Task to carry out> Rewrite the entries below as a Markdown table with the columns "No." and "Text", placing each nonblank line in its own row beside its sequential number and omitting all blank lines.

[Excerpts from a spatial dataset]

---*---

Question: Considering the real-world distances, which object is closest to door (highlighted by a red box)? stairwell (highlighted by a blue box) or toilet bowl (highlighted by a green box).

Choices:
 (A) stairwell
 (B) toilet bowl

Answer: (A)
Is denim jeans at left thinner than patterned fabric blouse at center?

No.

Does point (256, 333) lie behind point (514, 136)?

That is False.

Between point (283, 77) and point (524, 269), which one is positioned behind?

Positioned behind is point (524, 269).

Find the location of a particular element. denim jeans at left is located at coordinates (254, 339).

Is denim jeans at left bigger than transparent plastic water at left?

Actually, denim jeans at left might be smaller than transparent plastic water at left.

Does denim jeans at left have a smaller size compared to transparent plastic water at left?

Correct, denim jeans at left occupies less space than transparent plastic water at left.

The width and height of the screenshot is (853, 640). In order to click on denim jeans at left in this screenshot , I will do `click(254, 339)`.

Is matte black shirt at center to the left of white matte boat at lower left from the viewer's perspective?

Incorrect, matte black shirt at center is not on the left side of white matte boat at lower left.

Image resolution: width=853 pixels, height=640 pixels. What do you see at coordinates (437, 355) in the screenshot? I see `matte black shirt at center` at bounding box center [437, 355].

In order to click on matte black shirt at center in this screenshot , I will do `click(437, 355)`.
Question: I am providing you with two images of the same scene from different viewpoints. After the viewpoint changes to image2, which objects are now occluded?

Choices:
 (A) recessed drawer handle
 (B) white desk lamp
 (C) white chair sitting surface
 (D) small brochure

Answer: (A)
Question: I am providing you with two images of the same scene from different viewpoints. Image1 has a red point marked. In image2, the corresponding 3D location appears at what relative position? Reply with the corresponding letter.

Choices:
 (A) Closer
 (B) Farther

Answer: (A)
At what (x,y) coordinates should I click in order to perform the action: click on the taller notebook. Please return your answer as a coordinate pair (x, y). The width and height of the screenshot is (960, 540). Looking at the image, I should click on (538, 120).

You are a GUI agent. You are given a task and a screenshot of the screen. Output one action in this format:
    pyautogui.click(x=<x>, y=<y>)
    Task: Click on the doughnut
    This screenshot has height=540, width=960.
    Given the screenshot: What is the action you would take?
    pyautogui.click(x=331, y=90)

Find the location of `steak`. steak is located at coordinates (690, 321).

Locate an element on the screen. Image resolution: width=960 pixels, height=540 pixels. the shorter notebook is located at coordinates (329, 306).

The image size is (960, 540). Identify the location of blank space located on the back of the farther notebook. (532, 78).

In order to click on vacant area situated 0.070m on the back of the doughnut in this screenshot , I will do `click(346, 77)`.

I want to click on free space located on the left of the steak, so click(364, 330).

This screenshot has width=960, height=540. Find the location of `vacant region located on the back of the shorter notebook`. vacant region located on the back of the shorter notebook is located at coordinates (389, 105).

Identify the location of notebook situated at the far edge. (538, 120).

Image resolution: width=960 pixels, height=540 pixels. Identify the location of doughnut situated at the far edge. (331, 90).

---*---

Final answer>
| No. | Text |
|---|---|
| 1 | Question: Considering the real-world distances, which object is closest to door (highlighted by a red box)? stairwell (highlighted by a blue box) or toilet bowl (highlighted by a green box). |
| 2 | Choices: |
| 3 |  (A) stairwell |
| 4 |  (B) toilet bowl |
| 5 | Answer: (A) |
| 6 | Is denim jeans at left thinner than patterned fabric blouse at center? |
| 7 | No. |
| 8 | Does point (256, 333) lie behind point (514, 136)? |
| 9 | That is False. |
| 10 | Between point (283, 77) and point (524, 269), which one is positioned behind? |
| 11 | Positioned behind is point (524, 269). |
| 12 | Find the location of a particular element. denim jeans at left is located at coordinates (254, 339). |
| 13 | Is denim jeans at left bigger than transparent plastic water at left? |
| 14 | Actually, denim jeans at left might be smaller than transparent plastic water at left. |
| 15 | Does denim jeans at left have a smaller size compared to transparent plastic water at left? |
| 16 | Correct, denim jeans at left occupies less space than transparent plastic water at left. |
| 17 | The width and height of the screenshot is (853, 640). In order to click on denim jeans at left in this screenshot , I will do `click(254, 339)`. |
| 18 | Is matte black shirt at center to the left of white matte boat at lower left from the viewer's perspective? |
| 19 | Incorrect, matte black shirt at center is not on the left side of white matte boat at lower left. |
| 20 | Image resolution: width=853 pixels, height=640 pixels. What do you see at coordinates (437, 355) in the screenshot? I see `matte black shirt at center` at bounding box center [437, 355]. |
| 21 | In order to click on matte black shirt at center in this screenshot , I will do `click(437, 355)`. |
| 22 | Question: I am providing you with two images of the same scene from different viewpoints. After the viewpoint changes to image2, which objects are now occluded? |
| 23 | Choices: |
| 24 |  (A) recessed drawer handle |
| 25 |  (B) white desk lamp |
| 26 |  (C) white chair sitting surface |
| 27 |  (D) small brochure |
| 28 | Answer: (A) |
| 29 | Question: I am providing you with two images of the same scene from different viewpoints. Image1 has a red point marked. In image2, the corresponding 3D location appears at what relative position? Reply with the corresponding letter. |
| 30 | Choices: |
| 31 |  (A) Closer |
| 32 |  (B) Farther |
| 33 | Answer: (A) |
| 34 | At what (x,y) coordinates should I click in order to perform the action: click on the taller notebook. Please return your answer as a coordinate pair (x, y). The width and height of the screenshot is (960, 540). Looking at the image, I should click on (538, 120). |
| 35 | You are a GUI agent. You are given a task and a screenshot of the screen. Output one action in this format: |
| 36 |     pyautogui.click(x=<x>, y=<y>) |
| 37 |     Task: Click on the doughnut |
| 38 |     This screenshot has height=540, width=960. |
| 39 |     Given the screenshot: What is the action you would take? |
| 40 |     pyautogui.click(x=331, y=90) |
| 41 | Find the location of `steak`. steak is located at coordinates (690, 321). |
| 42 | Locate an element on the screen. Image resolution: width=960 pixels, height=540 pixels. the shorter notebook is located at coordinates (329, 306). |
| 43 | The image size is (960, 540). Identify the location of blank space located on the back of the farther notebook. (532, 78). |
| 44 | In order to click on vacant area situated 0.070m on the back of the doughnut in this screenshot , I will do `click(346, 77)`. |
| 45 | I want to click on free space located on the left of the steak, so click(364, 330). |
| 46 | This screenshot has width=960, height=540. Find the location of `vacant region located on the back of the shorter notebook`. vacant region located on the back of the shorter notebook is located at coordinates (389, 105). |
| 47 | Identify the location of notebook situated at the far edge. (538, 120). |
| 48 | Image resolution: width=960 pixels, height=540 pixels. Identify the location of doughnut situated at the far edge. (331, 90). |